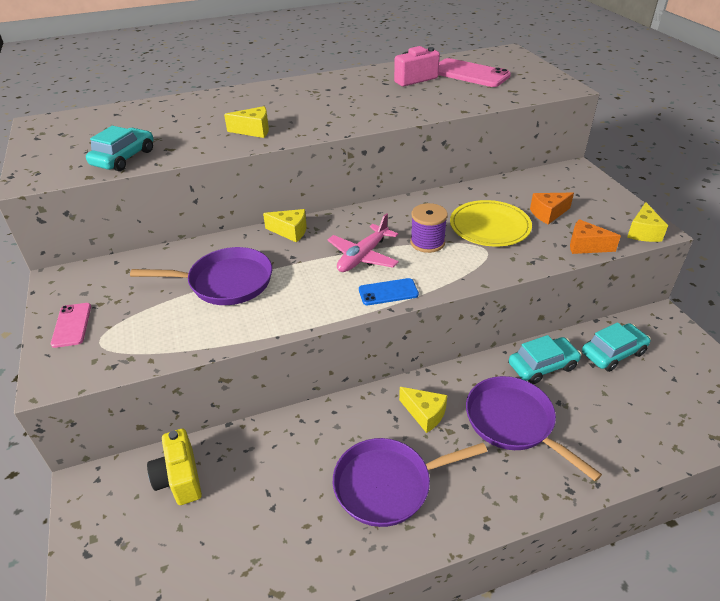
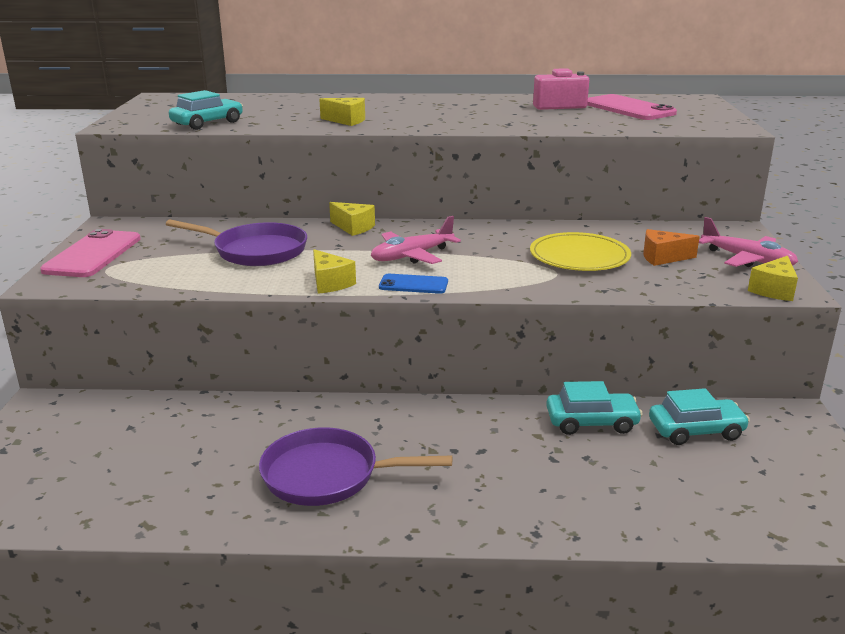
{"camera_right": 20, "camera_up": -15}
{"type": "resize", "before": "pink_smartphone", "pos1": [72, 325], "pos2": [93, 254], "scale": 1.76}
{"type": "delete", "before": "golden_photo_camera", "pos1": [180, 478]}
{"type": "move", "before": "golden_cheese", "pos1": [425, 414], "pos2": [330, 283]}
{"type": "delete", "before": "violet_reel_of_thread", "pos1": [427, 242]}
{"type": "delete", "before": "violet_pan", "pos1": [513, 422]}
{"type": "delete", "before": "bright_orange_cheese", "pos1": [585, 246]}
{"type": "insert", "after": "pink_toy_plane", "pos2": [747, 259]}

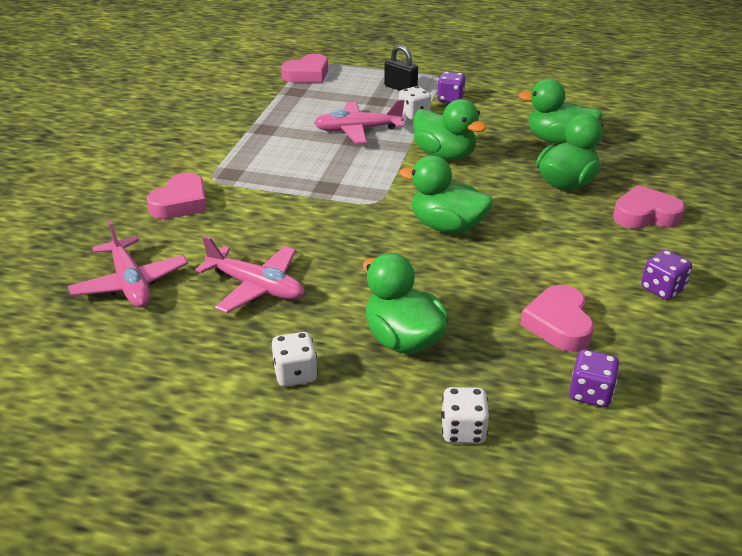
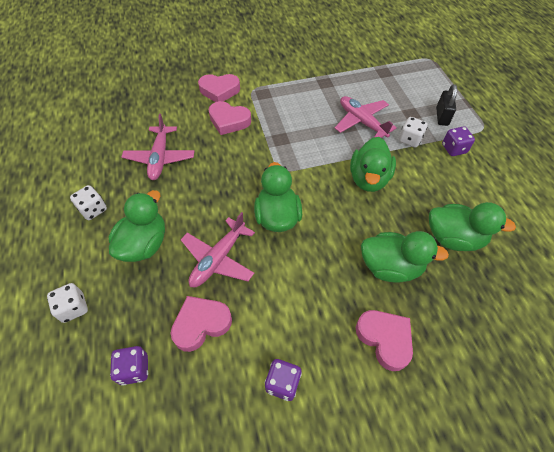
{"camera_right": 60, "camera_up": 20}
{"type": "move", "before": "pink_toy_plane", "pos1": [130, 283], "pos2": [218, 259]}
{"type": "move", "before": "pink_heart", "pos1": [307, 75], "pos2": [229, 121]}
{"type": "rotate", "before": "green_toy_duck", "pos1": [558, 141], "pos2": [453, 238], "turn": 120}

What is required: Please give the entries above again exactly as written, leaving out any pictures.

Solution to this task:
{"camera_right": 20, "camera_up": -15}
{"type": "resize", "before": "pink_smartphone", "pos1": [72, 325], "pos2": [93, 254], "scale": 1.76}
{"type": "delete", "before": "golden_photo_camera", "pos1": [180, 478]}
{"type": "move", "before": "golden_cheese", "pos1": [425, 414], "pos2": [330, 283]}
{"type": "delete", "before": "violet_reel_of_thread", "pos1": [427, 242]}
{"type": "delete", "before": "violet_pan", "pos1": [513, 422]}
{"type": "delete", "before": "bright_orange_cheese", "pos1": [585, 246]}
{"type": "insert", "after": "pink_toy_plane", "pos2": [747, 259]}

{"camera_right": 60, "camera_up": 20}
{"type": "move", "before": "pink_toy_plane", "pos1": [130, 283], "pos2": [218, 259]}
{"type": "move", "before": "pink_heart", "pos1": [307, 75], "pos2": [229, 121]}
{"type": "rotate", "before": "green_toy_duck", "pos1": [558, 141], "pos2": [453, 238], "turn": 120}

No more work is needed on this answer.